Input material —
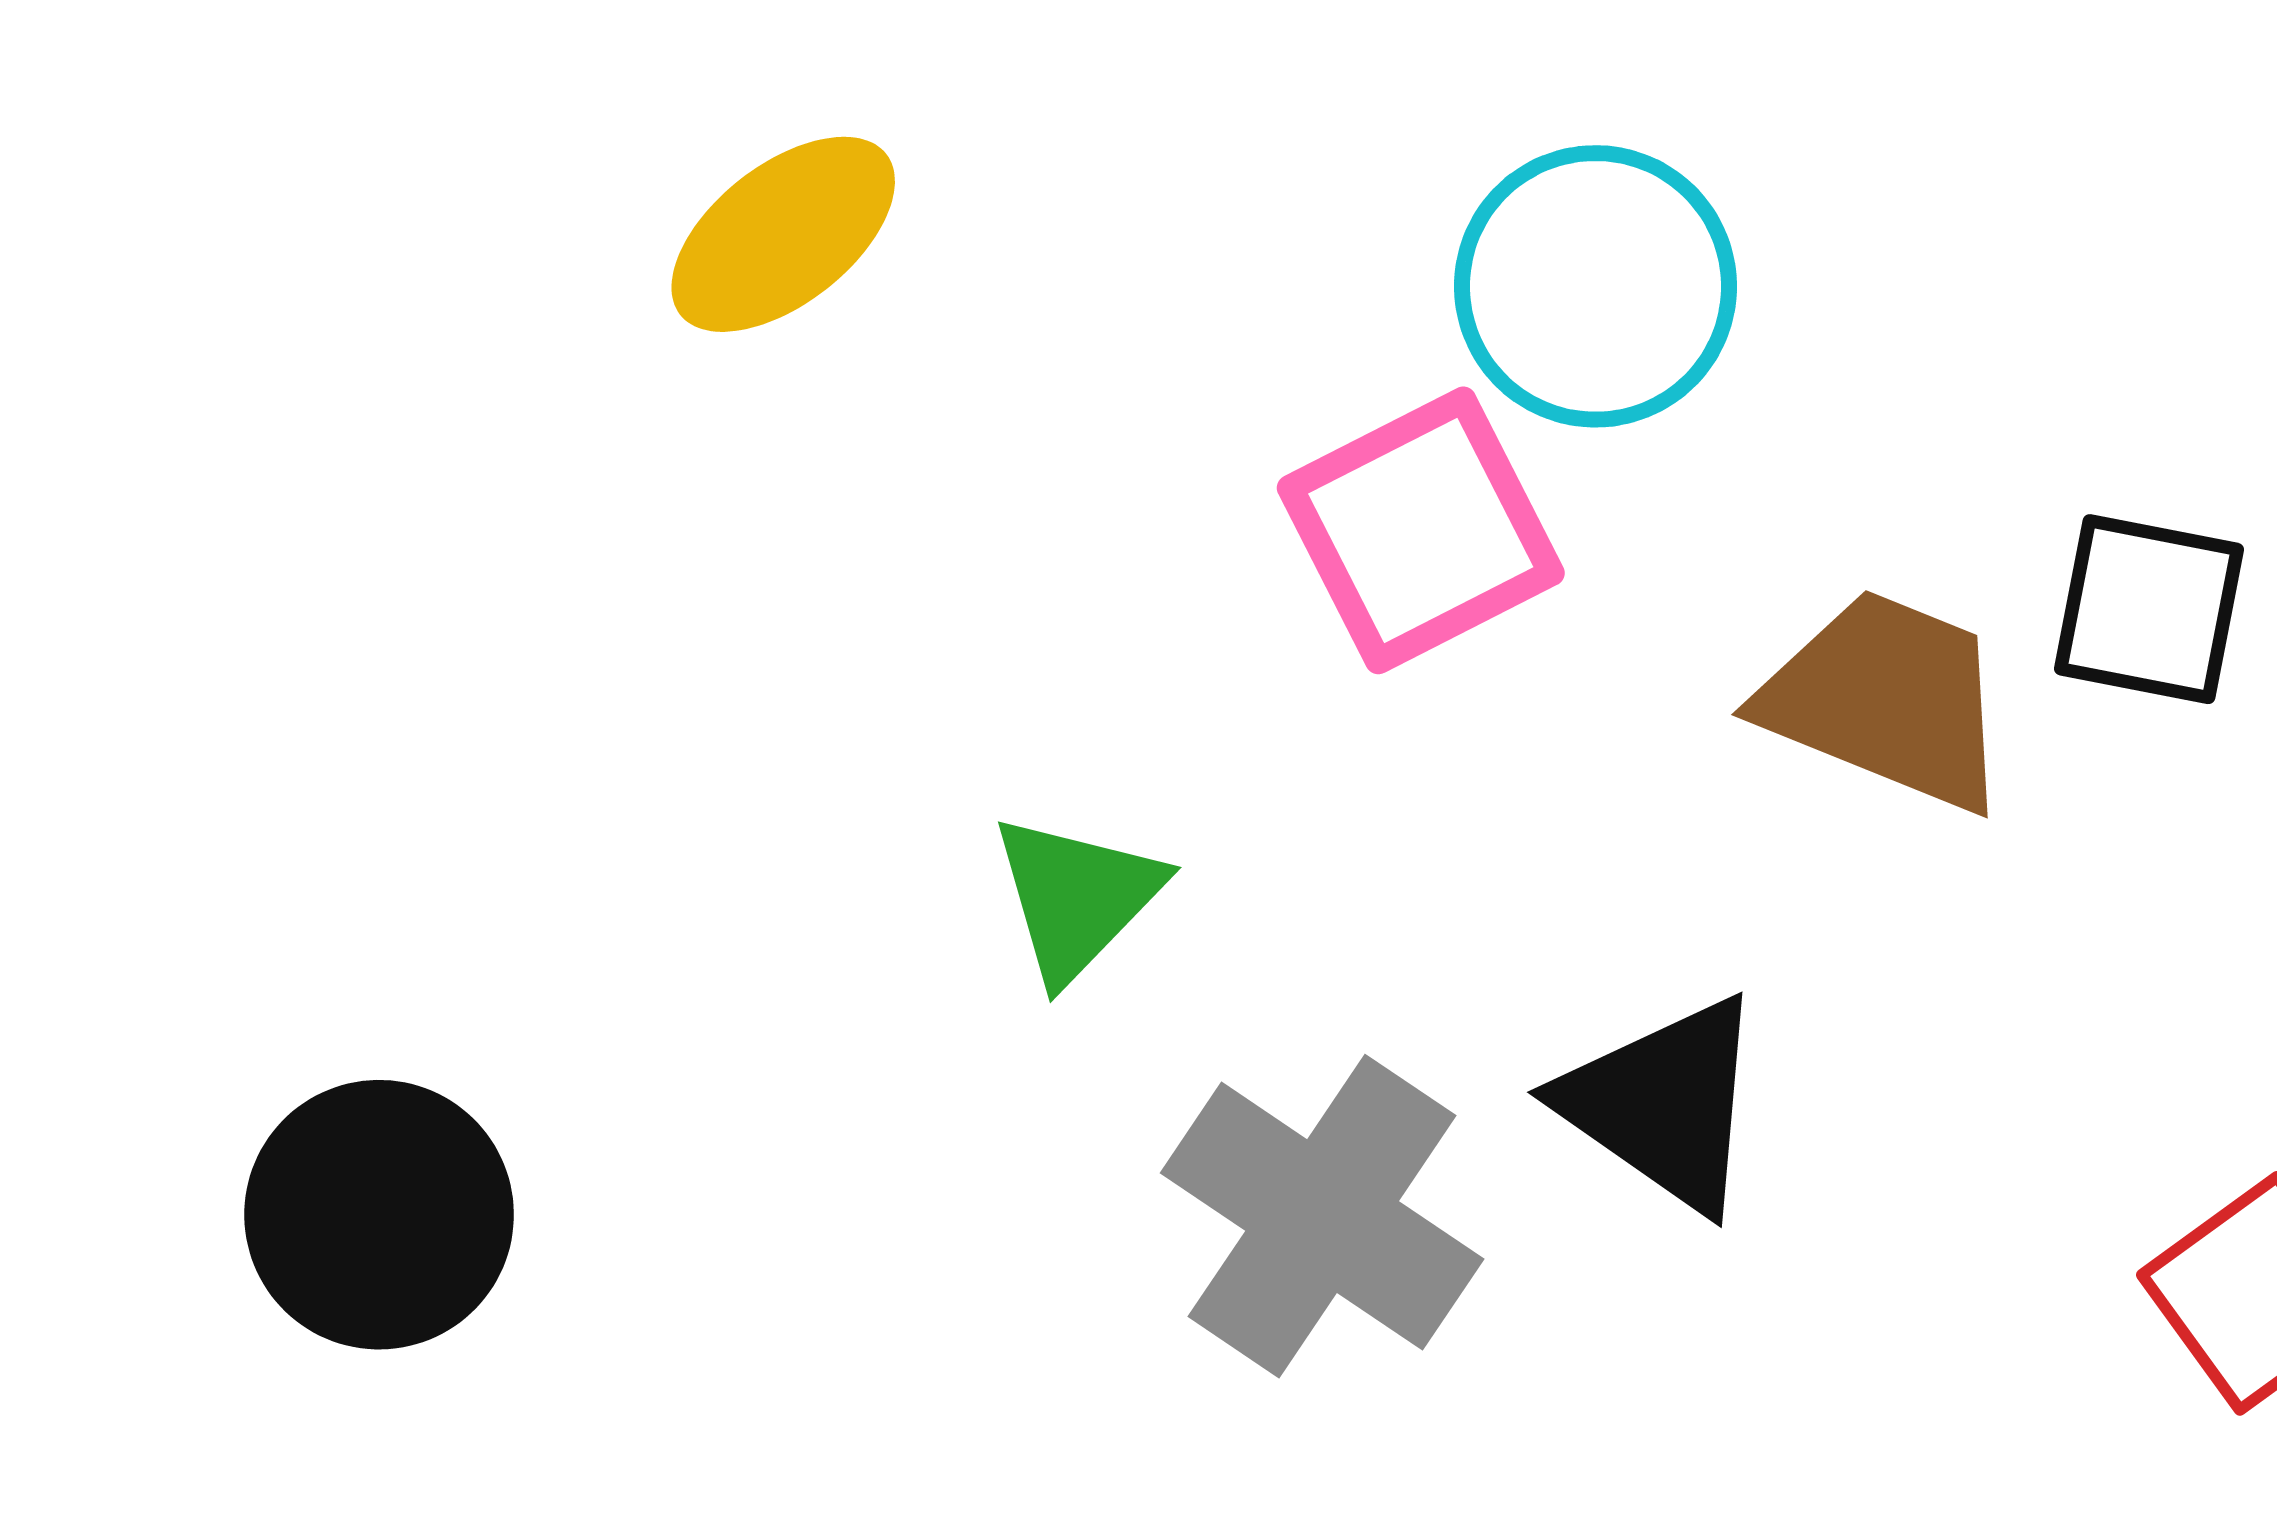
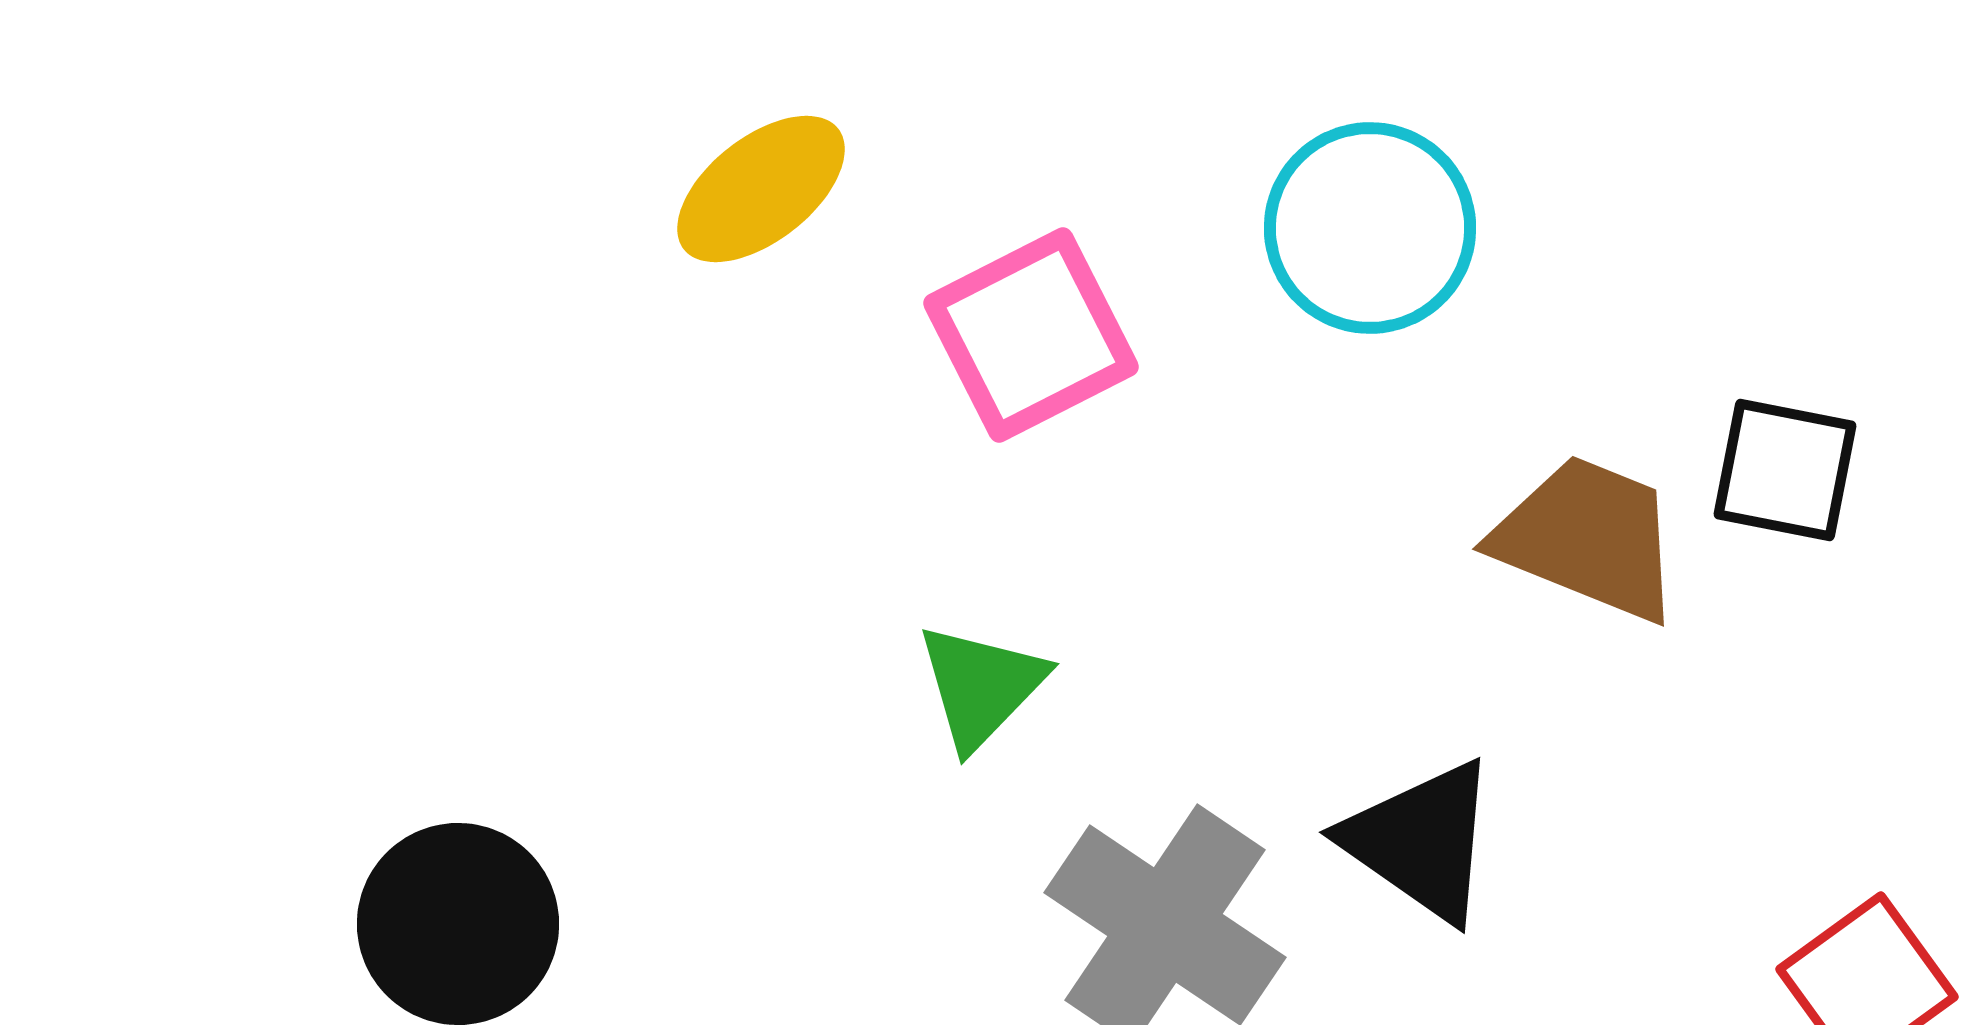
pink square: (1421, 530) -> (1031, 335), moved

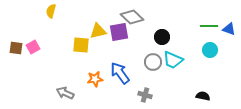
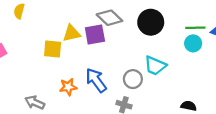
black circle: (162, 37) -> (151, 22), moved, size x1.5
cyan circle: (210, 50) -> (193, 43), moved
gray circle: (153, 62) -> (133, 79), moved

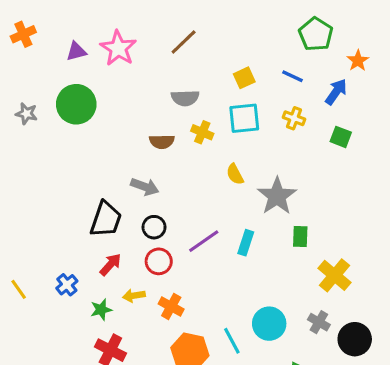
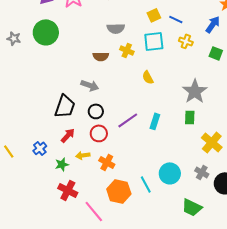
blue line: (292, 76) -> (176, 19), moved
gray star: (277, 196) -> (195, 91), moved

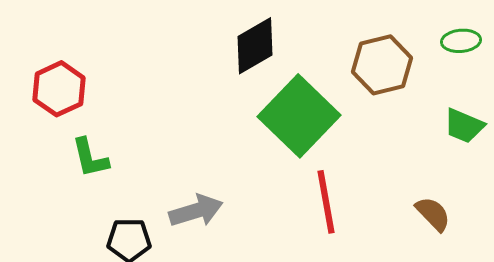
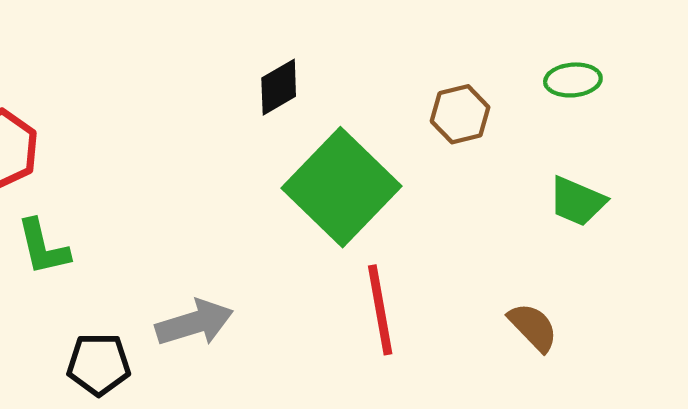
black diamond: (255, 46) -> (279, 87), size x0.7
brown hexagon: (382, 65) -> (460, 114), size x0.7

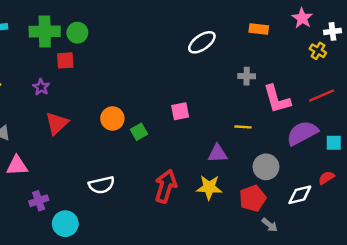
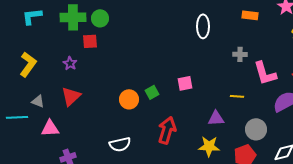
white ellipse: (202, 42) -> (203, 26), turned -55
orange circle: (112, 118) -> (129, 99), moved
red triangle: (57, 123) -> (71, 96), moved
green square: (139, 132) -> (152, 92), moved
red arrow: (166, 186) -> (167, 130), moved

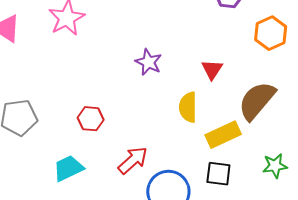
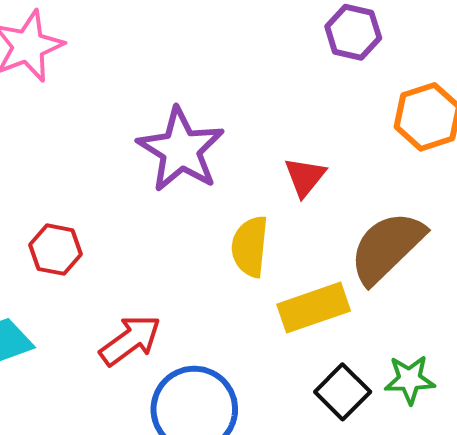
purple star: (148, 62) -> (181, 150), size x1.6
black square: (218, 174) -> (343, 392), moved, turned 32

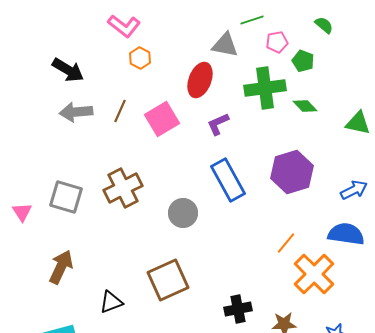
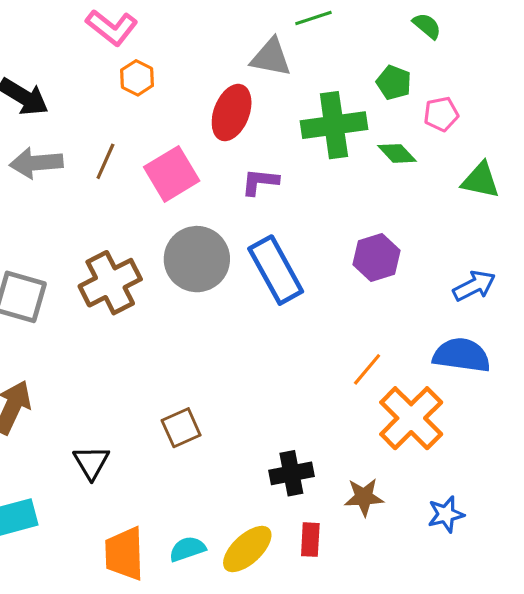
pink pentagon: (277, 42) -> (441, 114), moved
purple L-shape: (218, 124) -> (260, 182), turned 30
purple hexagon: (292, 172) -> (377, 257), size x0.7
gray circle: (183, 213) -> (197, 259), moved, size x1.4
brown square: (168, 280) -> (181, 428), size x0.6
black triangle: (111, 302) -> (91, 462), turned -40

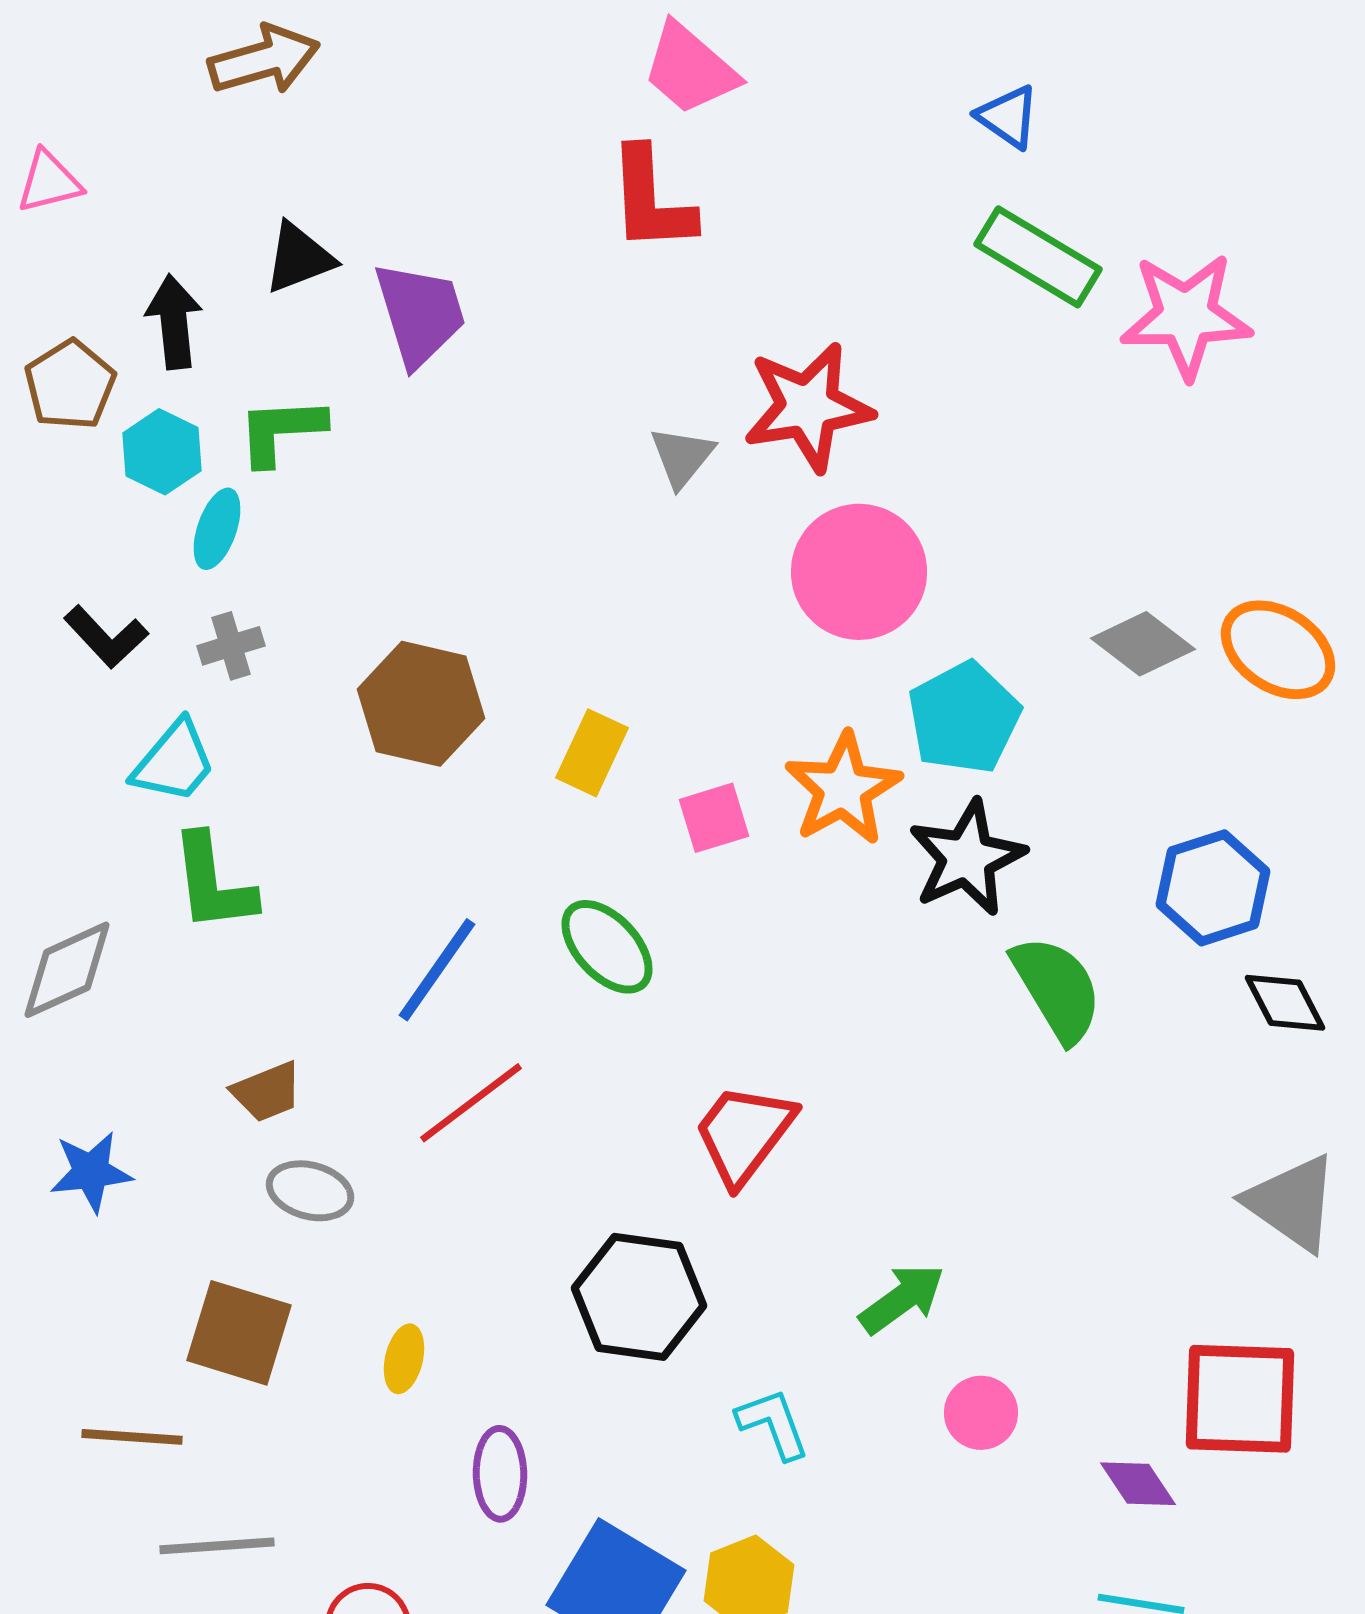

Exercise details —
Your task is to retype, exactly and only, the lines from the line holding "blue line: (292, 76) -> (176, 19), moved" through the final line of the data above, with both ends kept. Drop the pictures.

Solution to this task —
blue line: (292, 76) -> (176, 19), moved
gray star: (277, 196) -> (195, 91), moved

black diamond: (255, 46) -> (279, 87), size x0.7
brown hexagon: (382, 65) -> (460, 114), size x0.7

white ellipse: (202, 42) -> (203, 26), turned -55
orange circle: (112, 118) -> (129, 99), moved
red triangle: (57, 123) -> (71, 96), moved
green square: (139, 132) -> (152, 92), moved
red arrow: (166, 186) -> (167, 130), moved

purple star: (148, 62) -> (181, 150), size x1.6
black square: (218, 174) -> (343, 392), moved, turned 32

pink pentagon: (277, 42) -> (441, 114), moved
purple L-shape: (218, 124) -> (260, 182), turned 30
purple hexagon: (292, 172) -> (377, 257), size x0.7
gray circle: (183, 213) -> (197, 259), moved, size x1.4
brown square: (168, 280) -> (181, 428), size x0.6
black triangle: (111, 302) -> (91, 462), turned -40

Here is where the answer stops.